*** Exercise data Section Begins ***

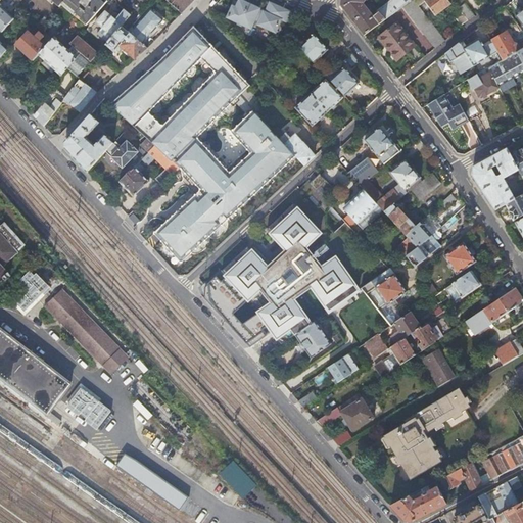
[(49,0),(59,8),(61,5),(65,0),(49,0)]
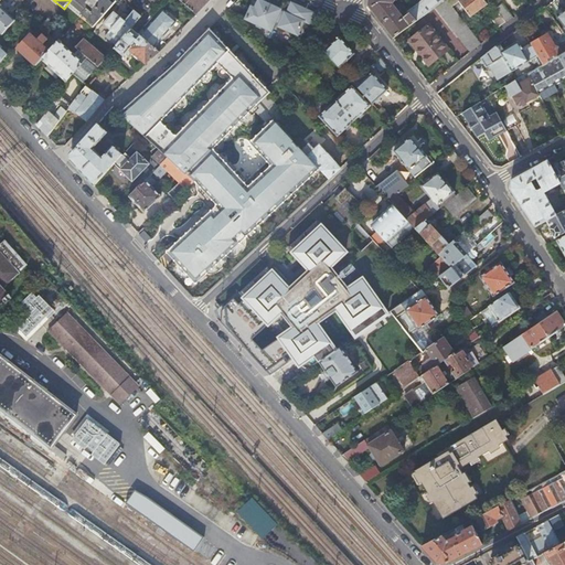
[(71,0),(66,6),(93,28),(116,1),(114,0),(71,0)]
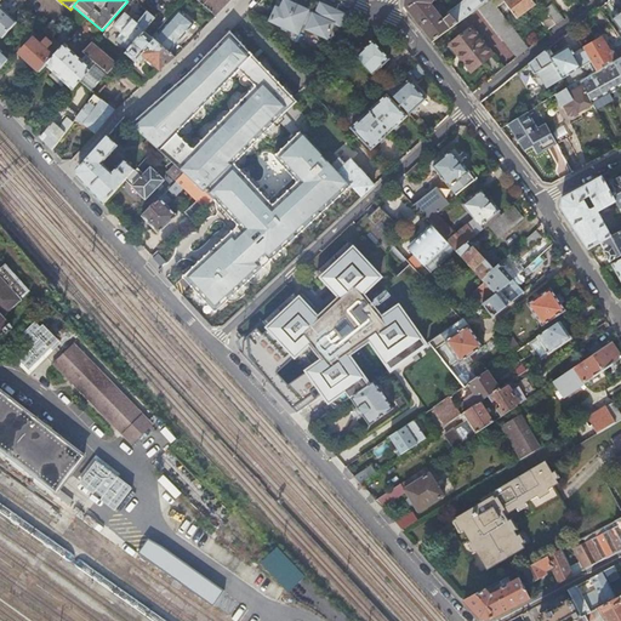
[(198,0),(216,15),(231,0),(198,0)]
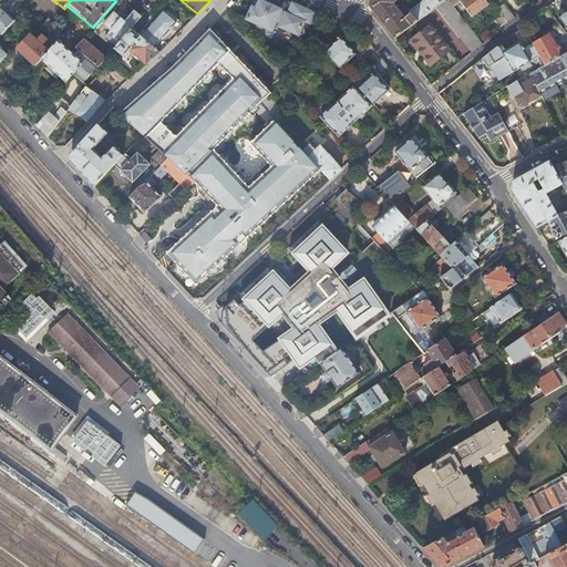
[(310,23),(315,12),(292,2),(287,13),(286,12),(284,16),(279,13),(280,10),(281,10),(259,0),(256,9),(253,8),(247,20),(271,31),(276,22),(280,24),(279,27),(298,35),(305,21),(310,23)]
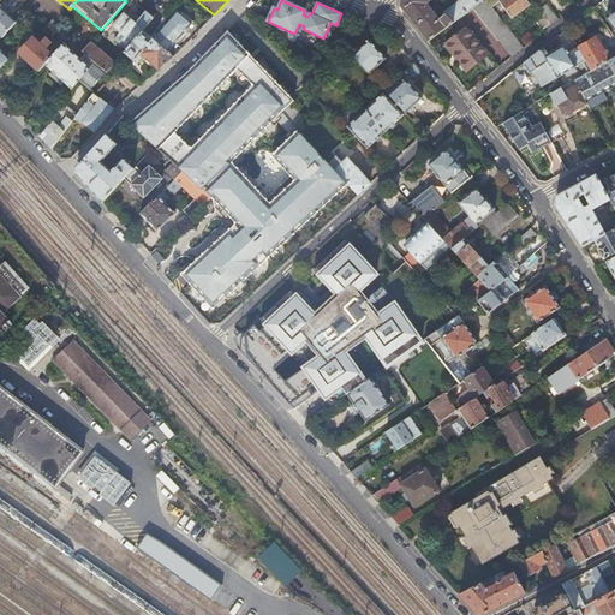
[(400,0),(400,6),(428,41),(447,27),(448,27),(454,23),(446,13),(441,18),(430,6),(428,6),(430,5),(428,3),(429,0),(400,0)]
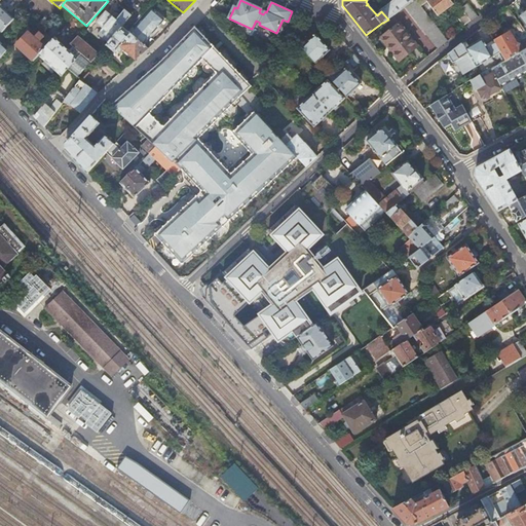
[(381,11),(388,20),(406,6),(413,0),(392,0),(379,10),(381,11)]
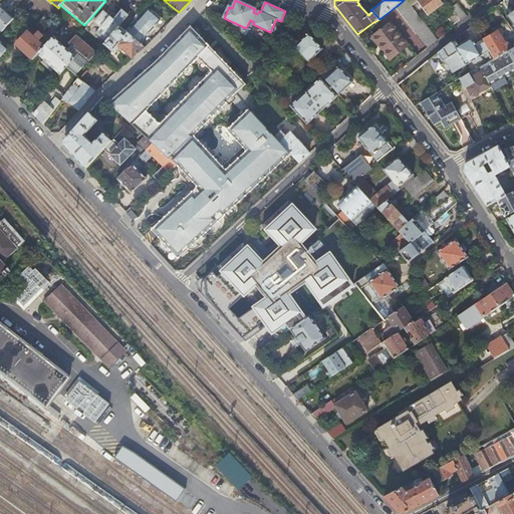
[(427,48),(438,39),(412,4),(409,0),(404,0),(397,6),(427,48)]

*** Exercise data Section Ends ***

What the task asks: Take the line containing "[(381,11),(388,20),(406,6),(413,0),(392,0),(379,10),(381,11)]" and every line after it up to the end of the data, and write them out exactly, without the pictures.

Task response:
[(381,11),(388,20),(406,6),(413,0),(392,0),(379,10),(381,11)]
[(427,48),(438,39),(412,4),(409,0),(404,0),(397,6),(427,48)]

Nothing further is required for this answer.